-- DIRECTIONS --
When the line containing "C1: none -> 47uF (CTL, VA)" appears in the data below, begin copying there and stop only after the line containing "U4: MAX485 -> SP3485".

-- RECORDS --
####

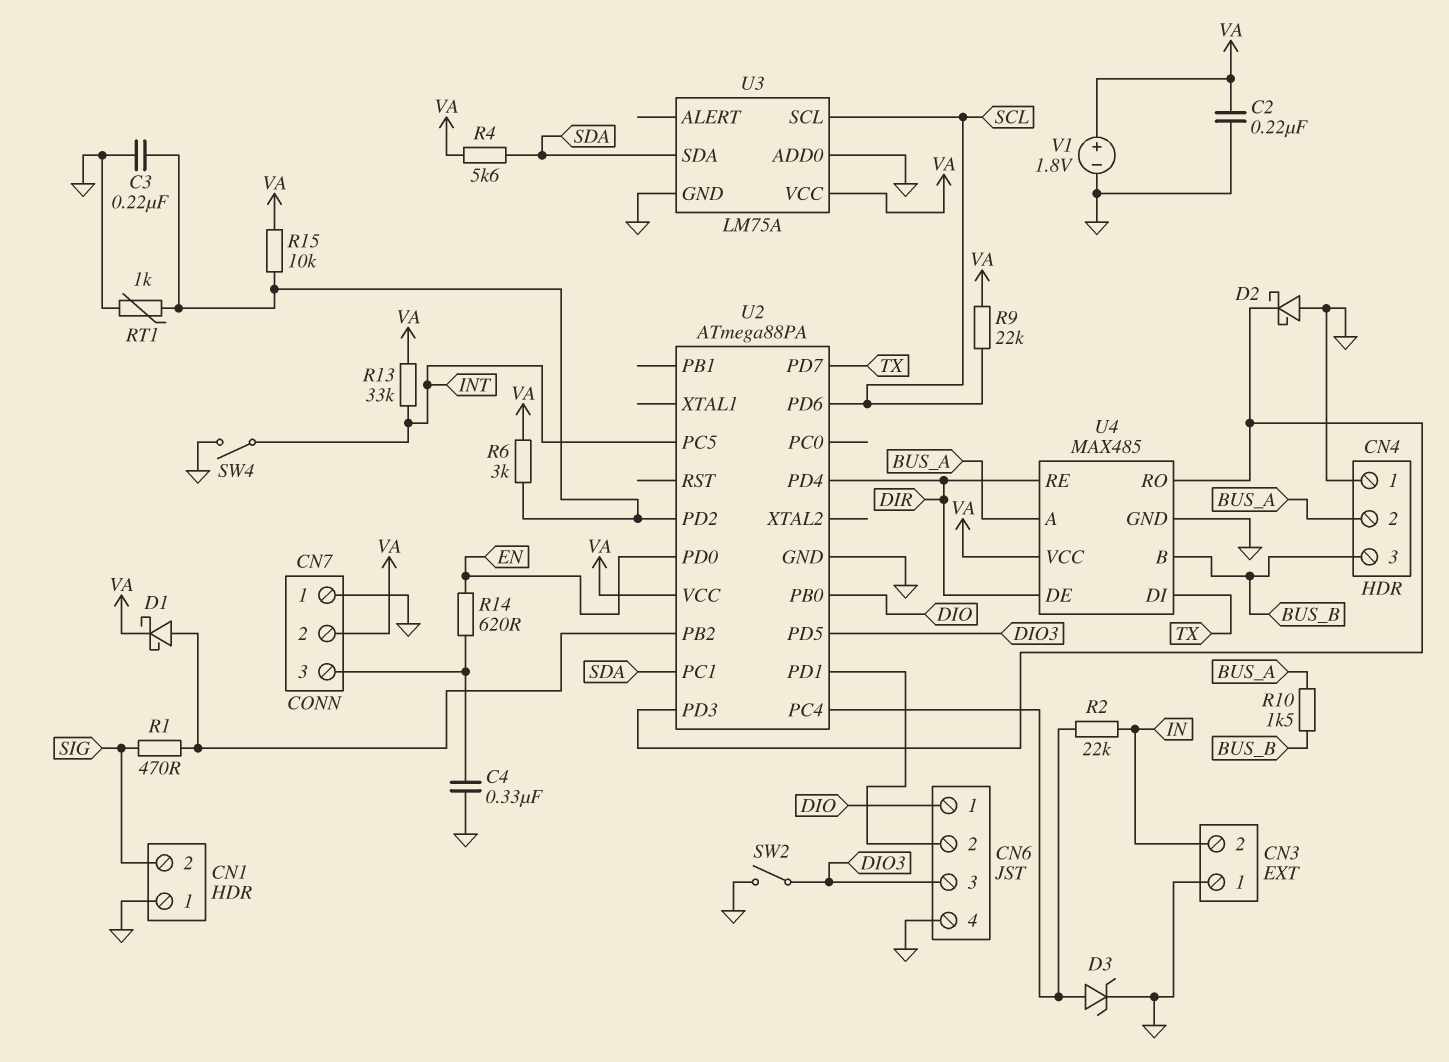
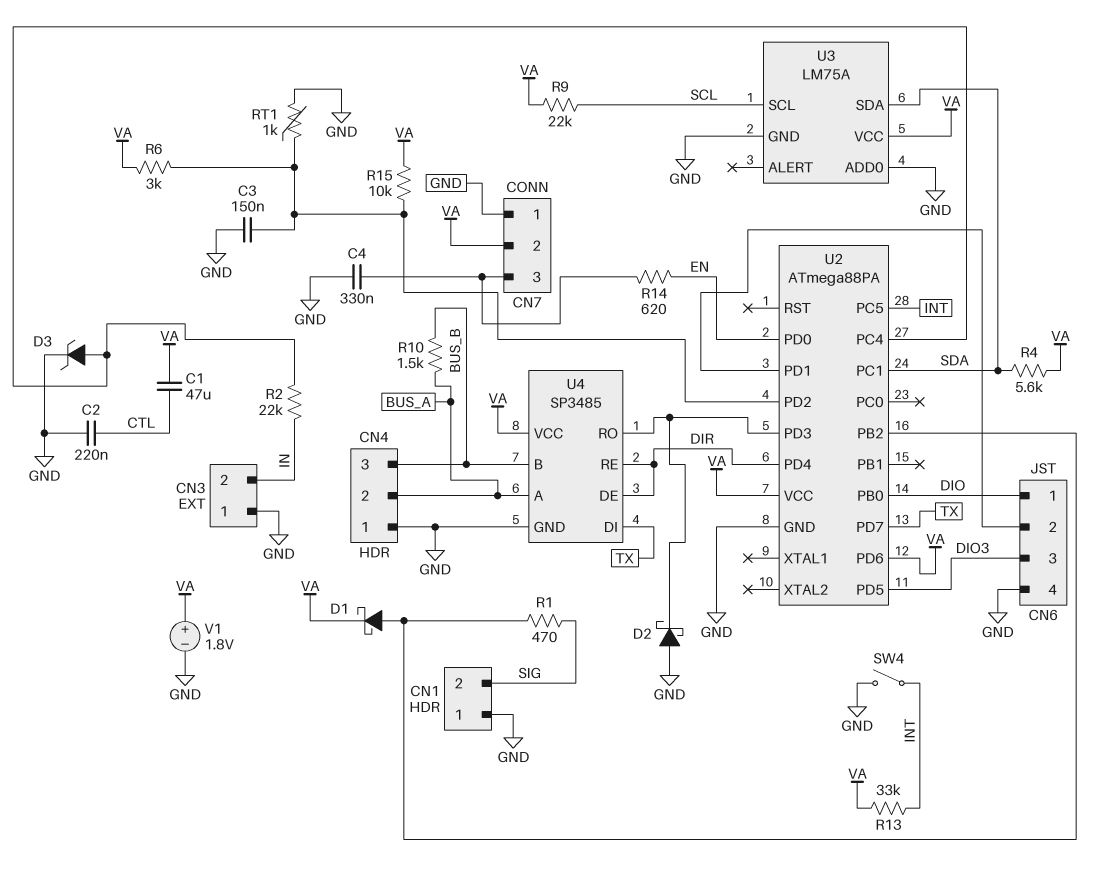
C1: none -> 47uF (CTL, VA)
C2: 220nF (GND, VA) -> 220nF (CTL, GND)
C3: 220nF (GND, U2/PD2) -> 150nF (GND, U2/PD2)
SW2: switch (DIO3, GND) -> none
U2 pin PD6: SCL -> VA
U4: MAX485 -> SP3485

####

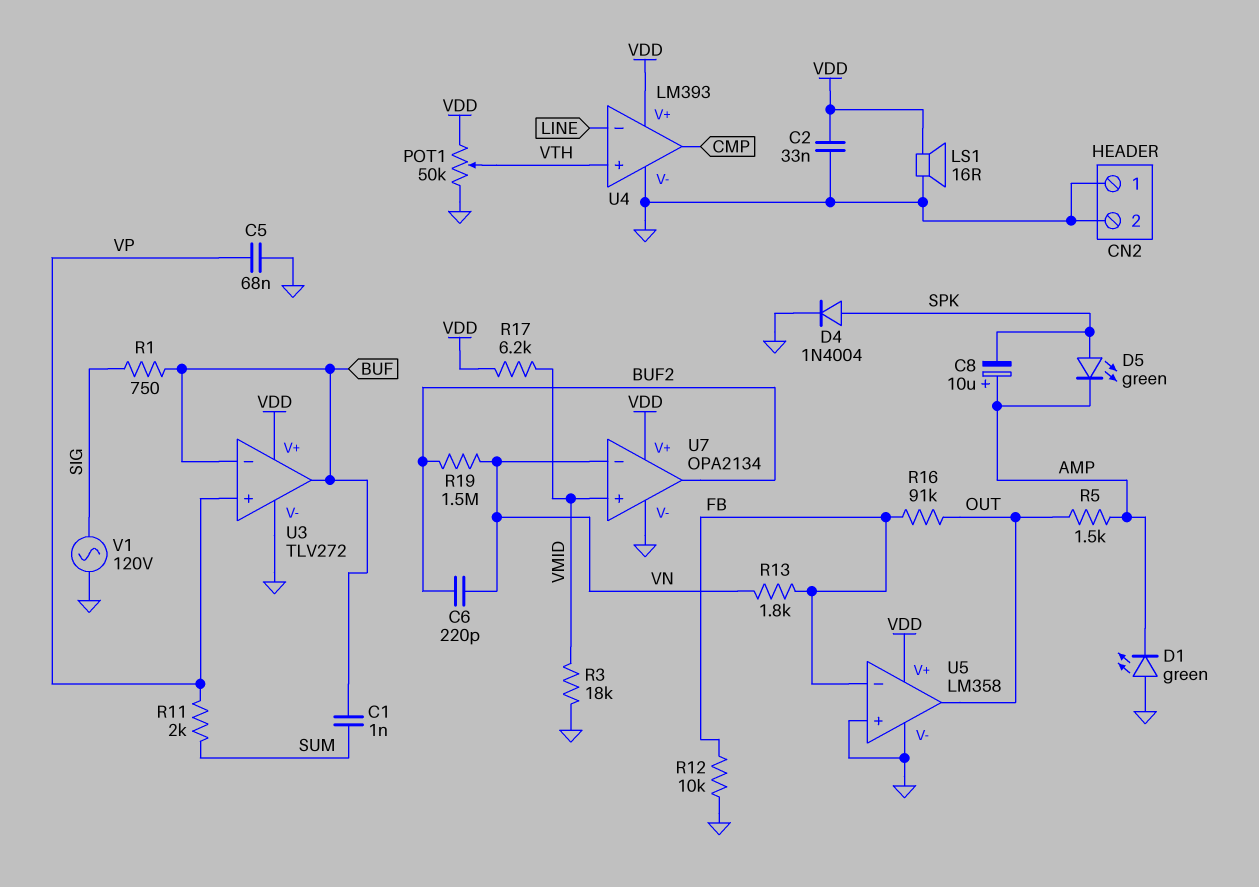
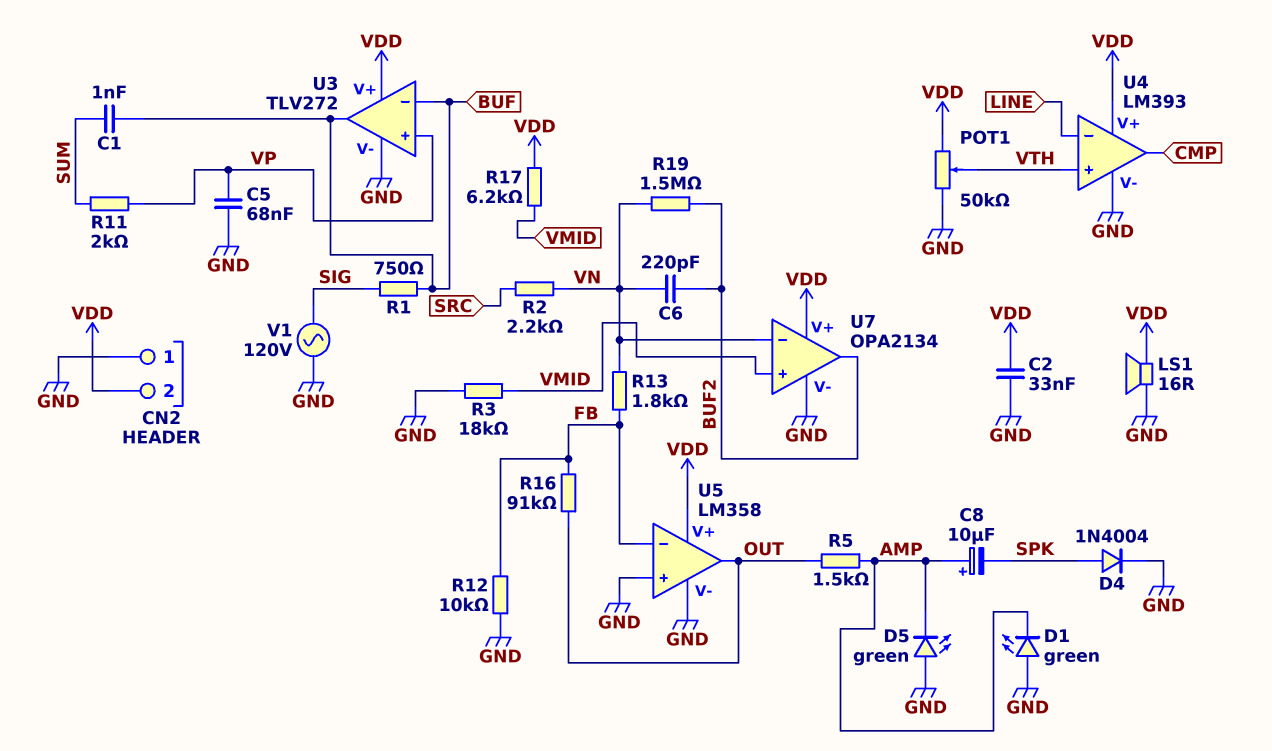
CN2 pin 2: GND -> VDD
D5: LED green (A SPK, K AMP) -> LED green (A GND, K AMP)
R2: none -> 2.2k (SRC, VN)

####

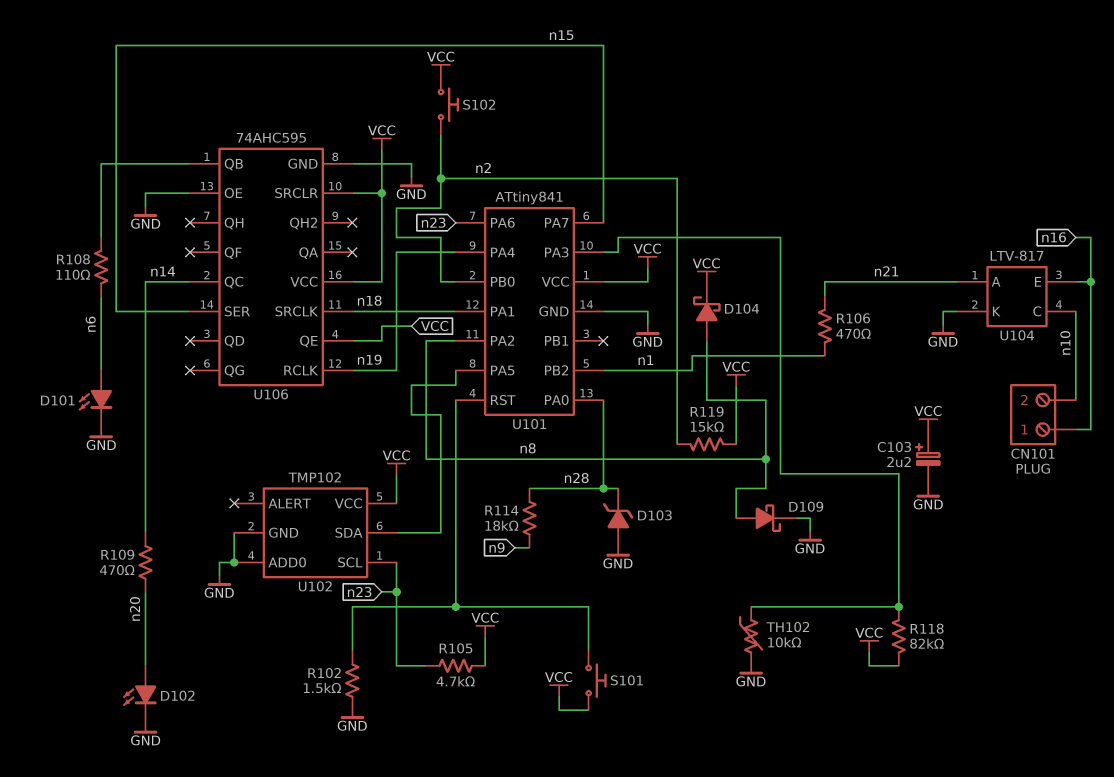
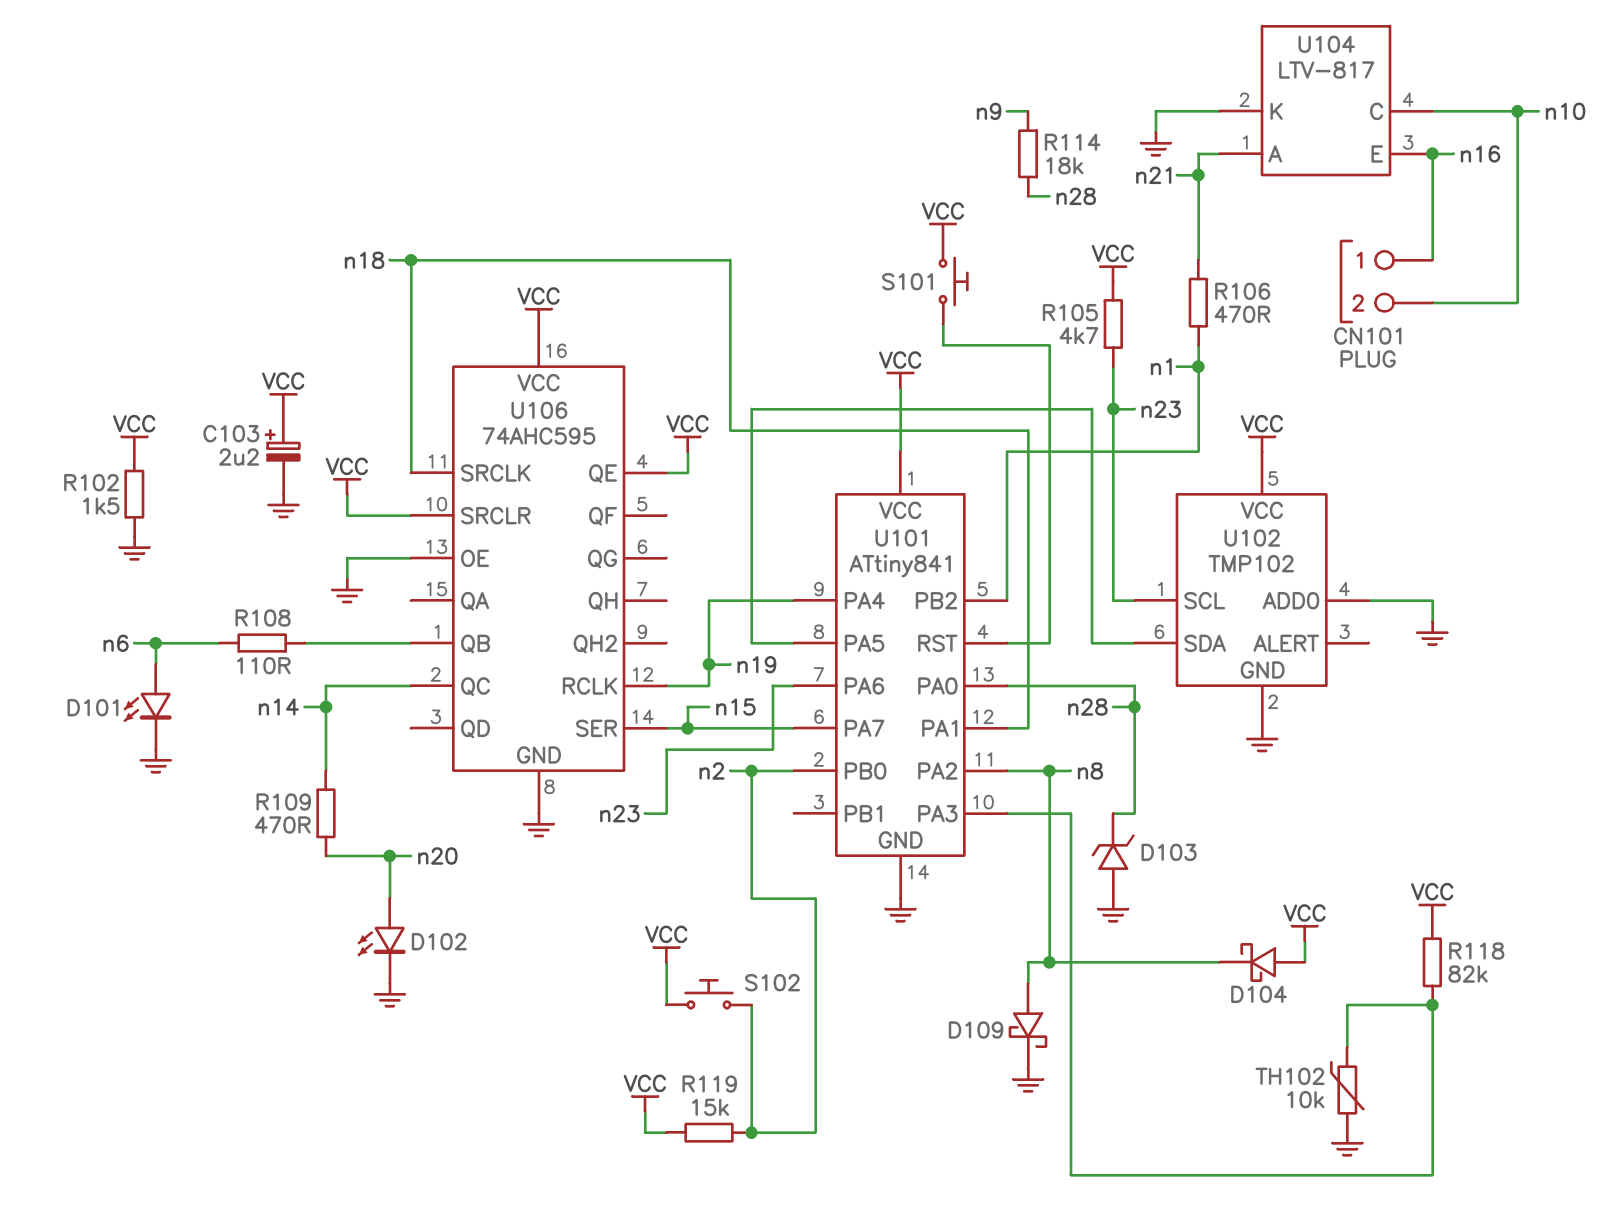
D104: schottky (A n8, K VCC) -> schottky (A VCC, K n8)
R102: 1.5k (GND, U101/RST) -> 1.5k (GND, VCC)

####

-- SOLUTION --
C1: none -> 47uF (CTL, VA)
C2: 220nF (GND, VA) -> 220nF (CTL, GND)
C3: 220nF (GND, U2/PD2) -> 150nF (GND, U2/PD2)
SW2: switch (DIO3, GND) -> none
U2 pin PD6: SCL -> VA
U4: MAX485 -> SP3485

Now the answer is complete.